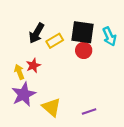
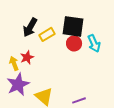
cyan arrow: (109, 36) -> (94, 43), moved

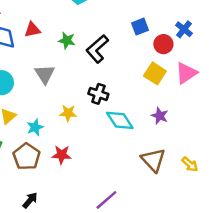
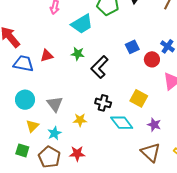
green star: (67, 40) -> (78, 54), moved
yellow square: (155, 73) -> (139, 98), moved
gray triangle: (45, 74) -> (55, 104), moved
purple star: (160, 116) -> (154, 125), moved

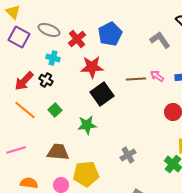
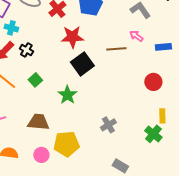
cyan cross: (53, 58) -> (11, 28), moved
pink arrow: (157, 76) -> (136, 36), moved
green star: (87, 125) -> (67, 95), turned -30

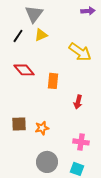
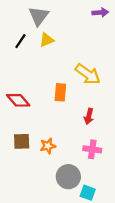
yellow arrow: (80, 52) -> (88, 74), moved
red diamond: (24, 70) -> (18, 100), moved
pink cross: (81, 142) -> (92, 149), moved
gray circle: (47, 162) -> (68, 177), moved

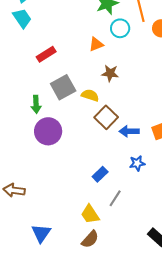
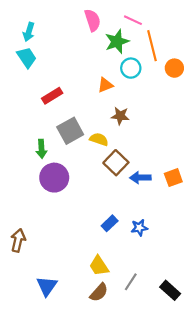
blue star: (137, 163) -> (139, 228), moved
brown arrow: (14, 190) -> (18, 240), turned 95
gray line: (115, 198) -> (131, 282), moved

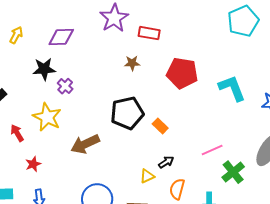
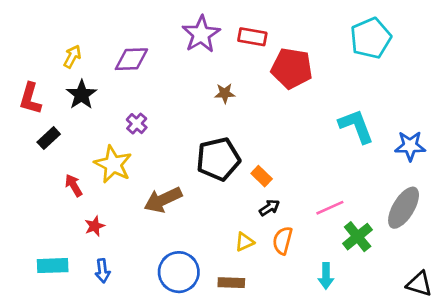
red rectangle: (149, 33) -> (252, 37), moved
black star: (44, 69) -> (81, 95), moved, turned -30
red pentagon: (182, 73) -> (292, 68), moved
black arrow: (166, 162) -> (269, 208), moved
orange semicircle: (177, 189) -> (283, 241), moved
________________
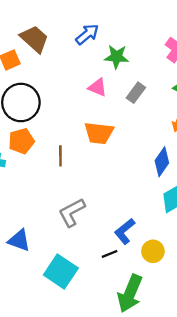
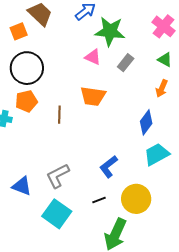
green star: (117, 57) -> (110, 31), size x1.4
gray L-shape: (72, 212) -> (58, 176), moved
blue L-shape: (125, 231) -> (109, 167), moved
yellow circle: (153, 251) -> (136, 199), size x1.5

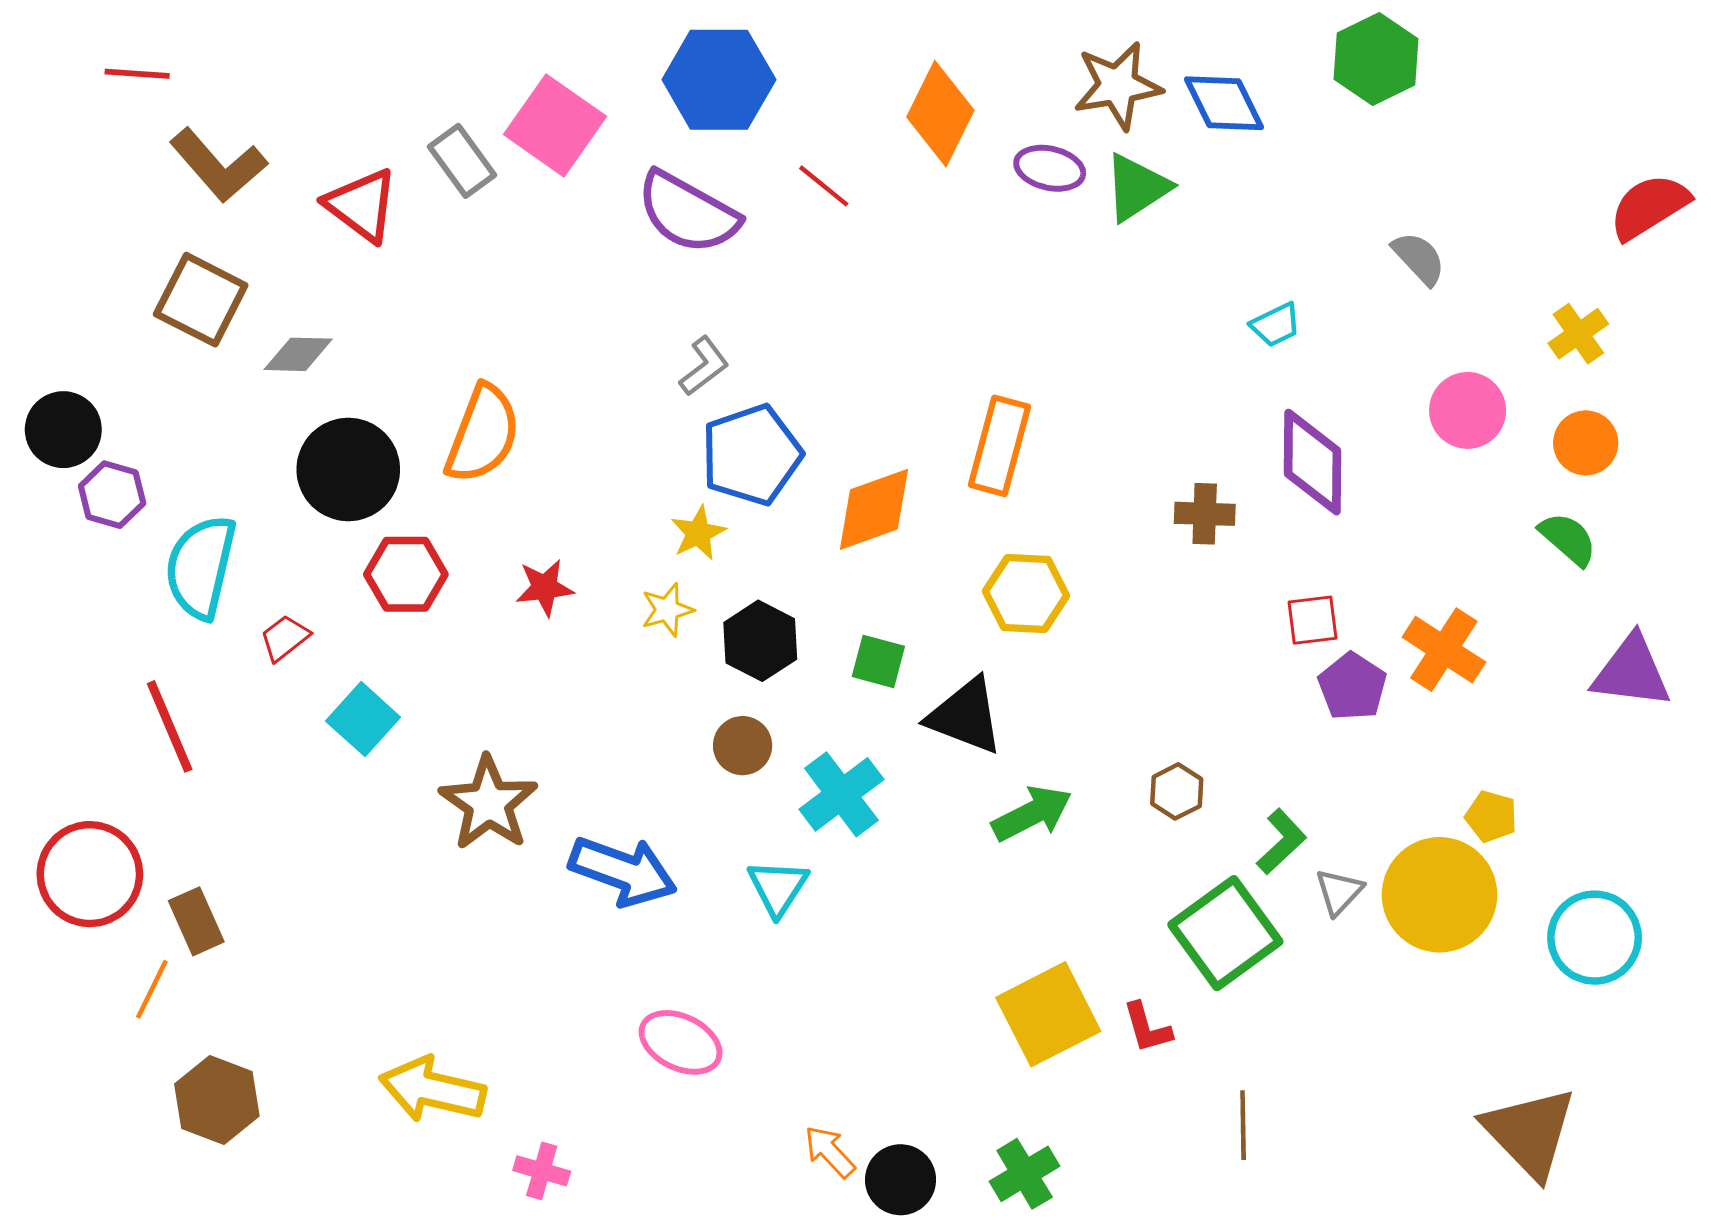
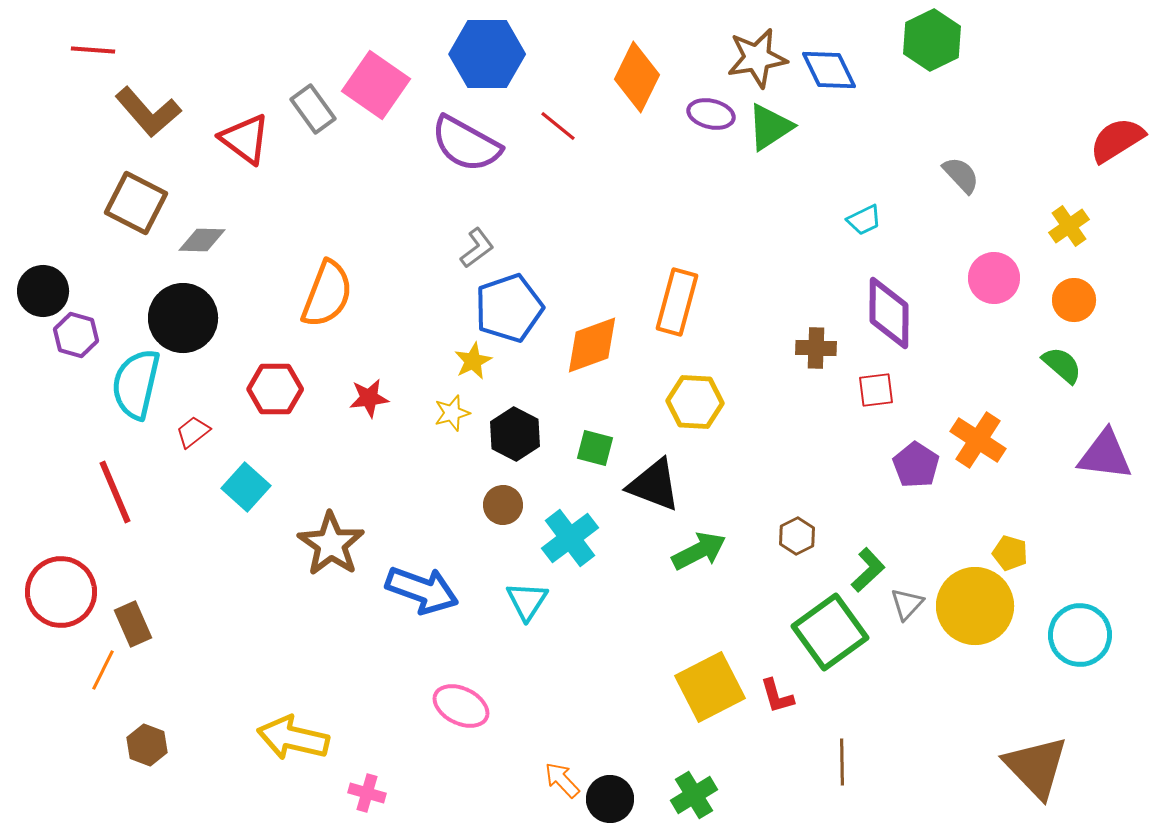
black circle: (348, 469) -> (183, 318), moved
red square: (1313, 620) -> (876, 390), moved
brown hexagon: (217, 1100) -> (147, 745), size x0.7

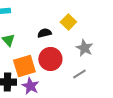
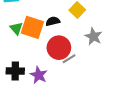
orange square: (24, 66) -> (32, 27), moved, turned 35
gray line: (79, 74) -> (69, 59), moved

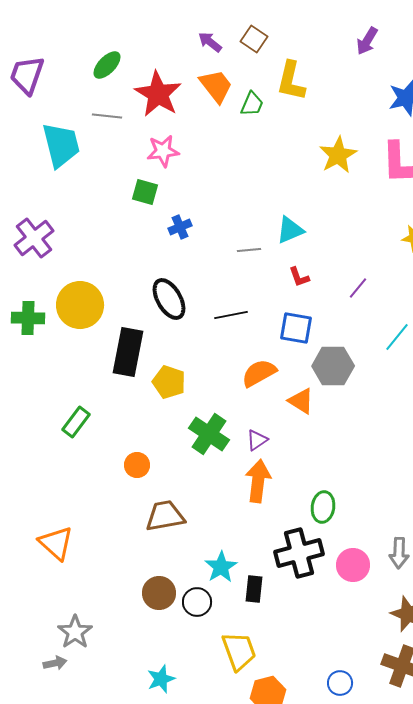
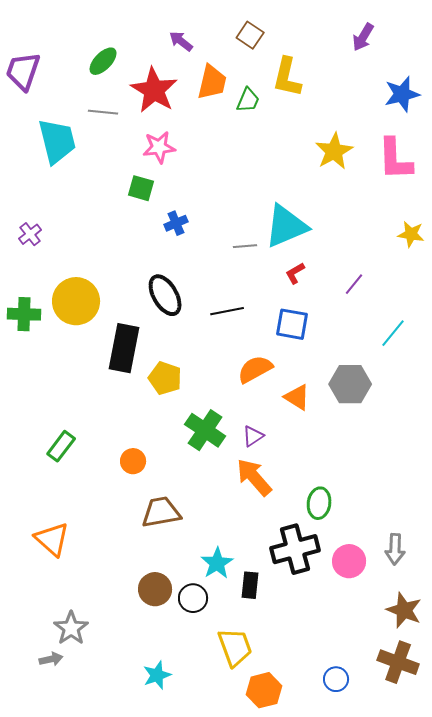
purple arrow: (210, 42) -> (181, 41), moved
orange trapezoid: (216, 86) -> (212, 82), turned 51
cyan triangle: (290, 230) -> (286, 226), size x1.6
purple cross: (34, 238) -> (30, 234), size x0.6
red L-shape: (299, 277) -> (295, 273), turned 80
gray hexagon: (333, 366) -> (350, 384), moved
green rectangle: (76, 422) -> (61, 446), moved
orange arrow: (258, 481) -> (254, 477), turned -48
________________
### TASK BRIEF:
The answer must be the lines above from the one containing "red square: (1313, 620) -> (876, 390), moved" through the one containing "orange arrow: (258, 481)", reproduced exactly, with no pictures and nothing else.

### TASK ANSWER:
red square: (1313, 620) -> (876, 390), moved
brown hexagon: (217, 1100) -> (147, 745), size x0.7

orange square: (24, 66) -> (32, 27), moved, turned 35
gray line: (79, 74) -> (69, 59), moved

purple arrow: (210, 42) -> (181, 41), moved
orange trapezoid: (216, 86) -> (212, 82), turned 51
cyan triangle: (290, 230) -> (286, 226), size x1.6
purple cross: (34, 238) -> (30, 234), size x0.6
red L-shape: (299, 277) -> (295, 273), turned 80
gray hexagon: (333, 366) -> (350, 384), moved
green rectangle: (76, 422) -> (61, 446), moved
orange arrow: (258, 481) -> (254, 477), turned -48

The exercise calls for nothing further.